_WORK ORDER_:
The line containing "brown cutting board: 5 -> 6" marks the start; repeat it and every following line exactly through the end of the entries.

_ENTRIES SHOWN_:
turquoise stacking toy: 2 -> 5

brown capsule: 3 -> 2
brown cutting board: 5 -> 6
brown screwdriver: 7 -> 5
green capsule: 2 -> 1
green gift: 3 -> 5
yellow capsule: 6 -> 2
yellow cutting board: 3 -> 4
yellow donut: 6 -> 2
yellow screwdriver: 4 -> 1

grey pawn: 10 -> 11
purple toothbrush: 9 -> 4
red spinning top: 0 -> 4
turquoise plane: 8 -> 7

_SOLUTION FOR THIS TASK_:
brown cutting board: 5 -> 6
brown screwdriver: 7 -> 5
green capsule: 2 -> 1
green gift: 3 -> 5
yellow capsule: 6 -> 2
yellow cutting board: 3 -> 4
yellow donut: 6 -> 2
yellow screwdriver: 4 -> 1

grey pawn: 10 -> 11
purple toothbrush: 9 -> 4
red spinning top: 0 -> 4
turquoise plane: 8 -> 7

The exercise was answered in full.